── ENTRIES PROVIDED ──

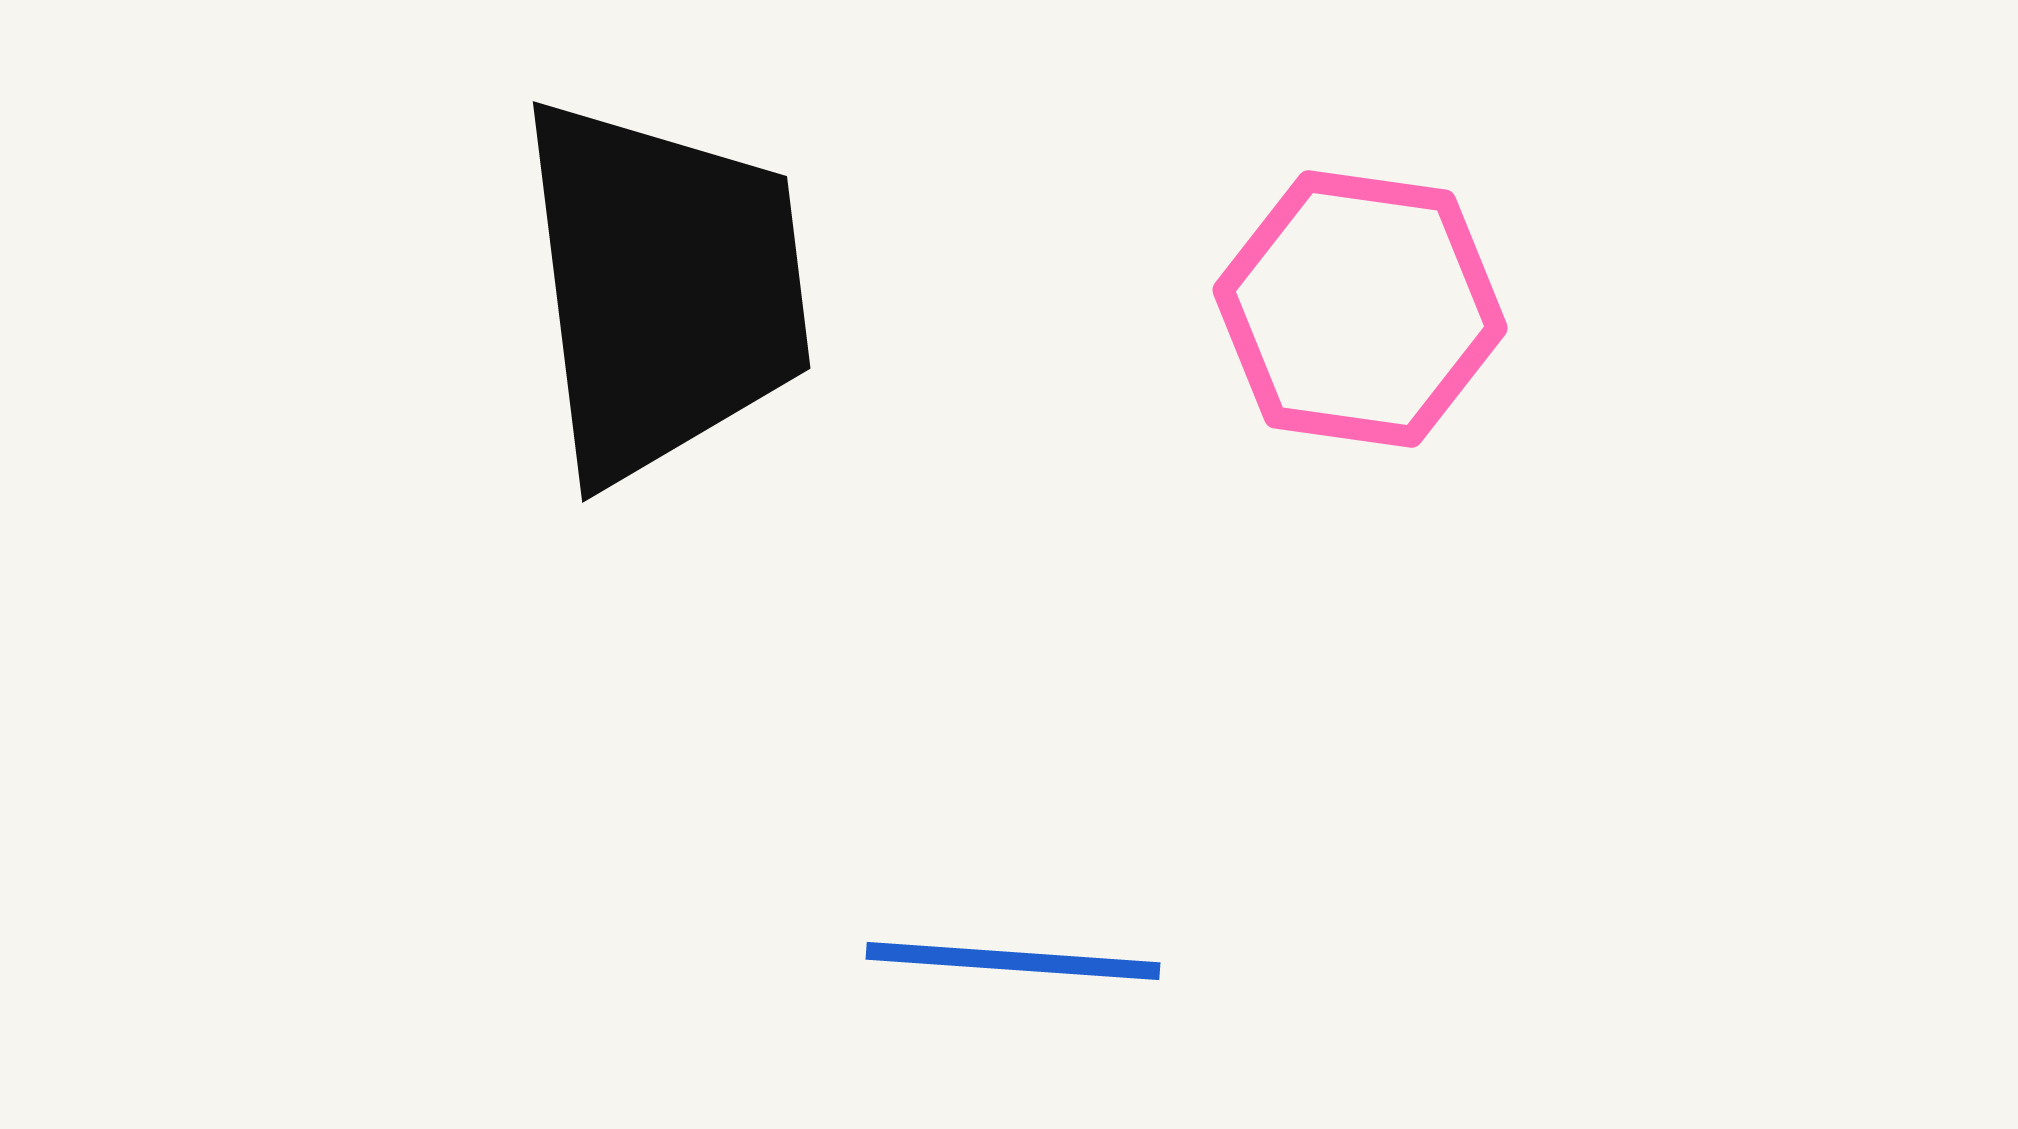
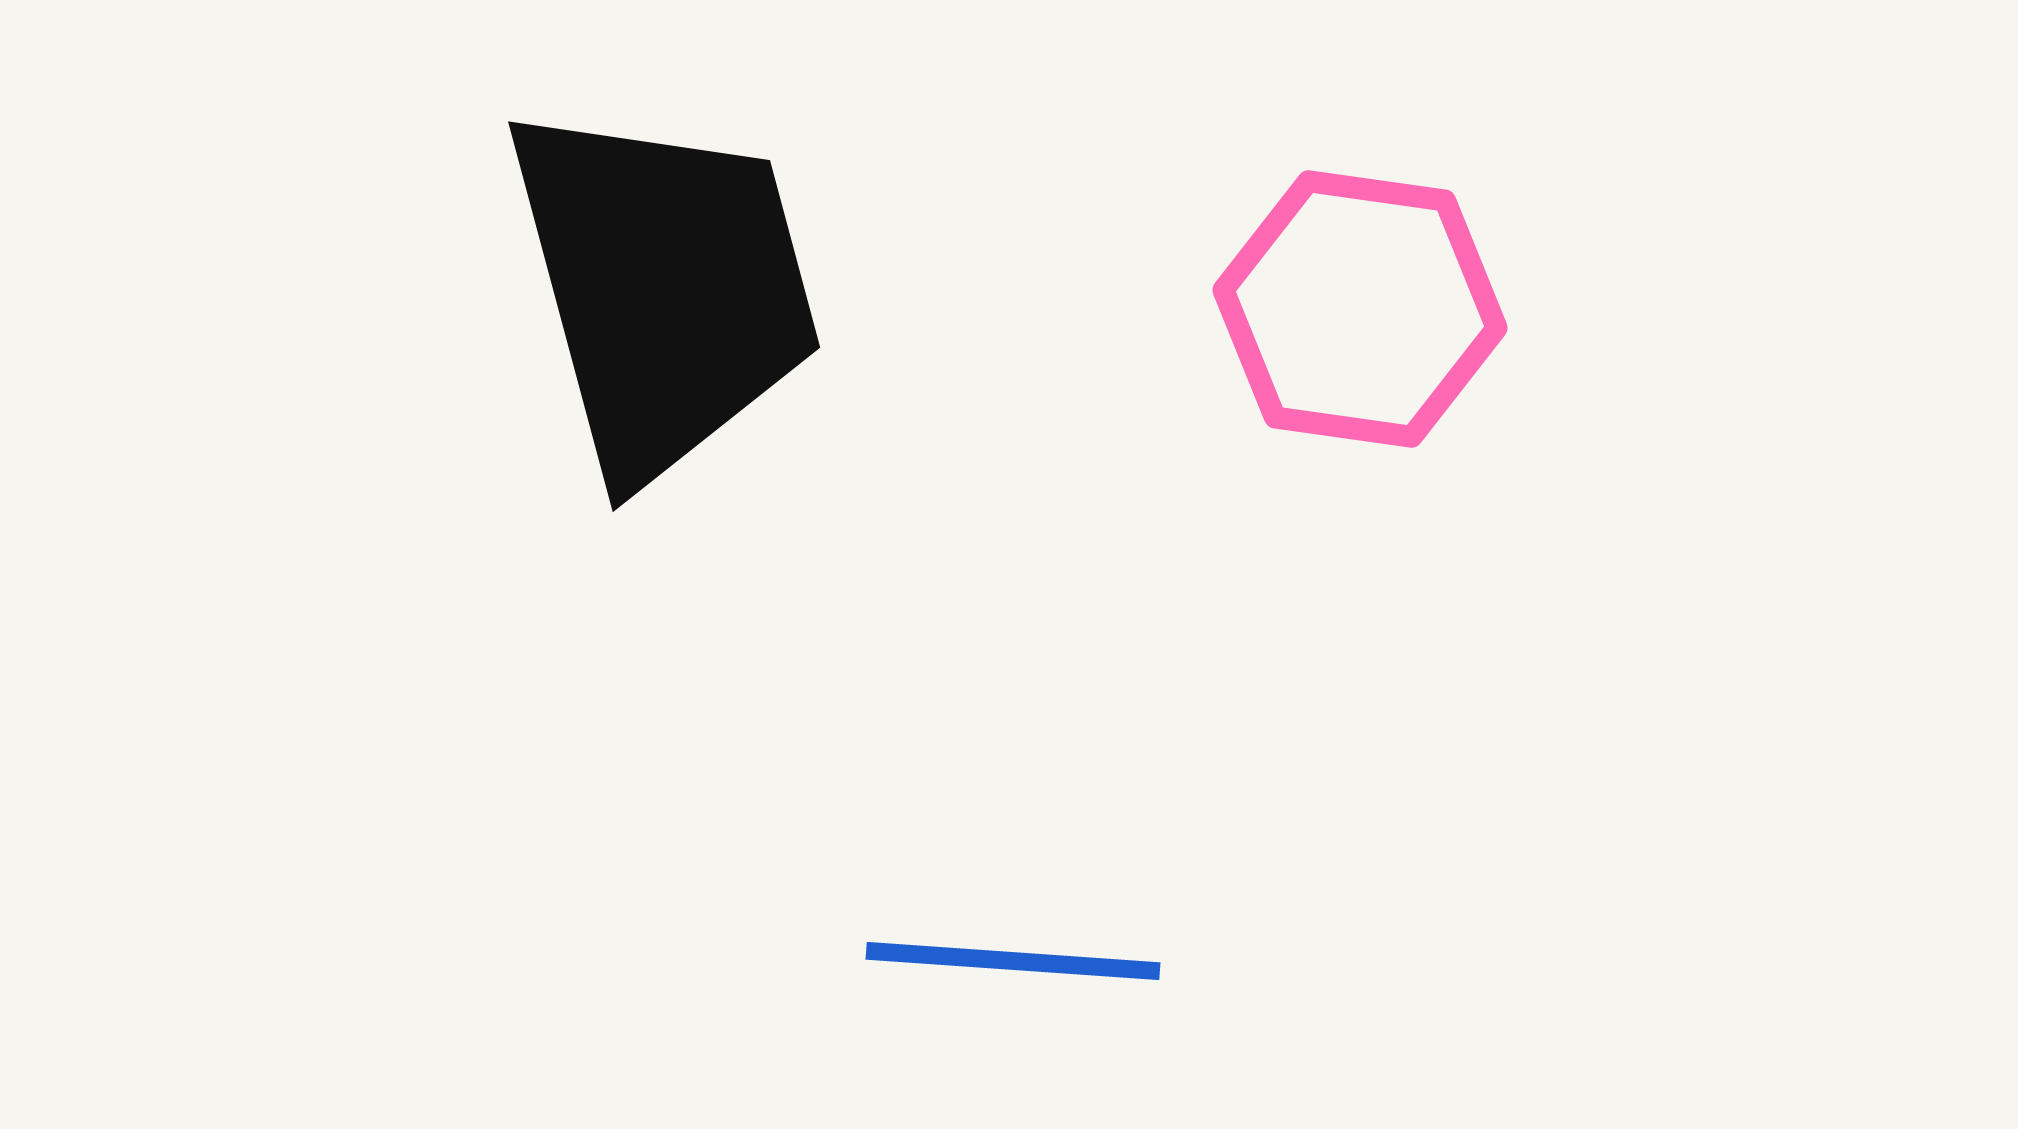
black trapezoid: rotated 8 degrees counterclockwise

───
── ENTRIES PROVIDED ──

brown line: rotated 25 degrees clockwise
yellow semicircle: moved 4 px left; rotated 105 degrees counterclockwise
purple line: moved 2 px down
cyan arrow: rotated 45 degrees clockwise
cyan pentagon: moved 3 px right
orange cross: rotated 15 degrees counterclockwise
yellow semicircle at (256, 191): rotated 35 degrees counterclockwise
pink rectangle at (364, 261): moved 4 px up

───

● TRY IT: Please go over the data above and copy each line with "semicircle" in it.

● WRITTEN RESPONSE:
yellow semicircle: moved 4 px left; rotated 105 degrees counterclockwise
yellow semicircle at (256, 191): rotated 35 degrees counterclockwise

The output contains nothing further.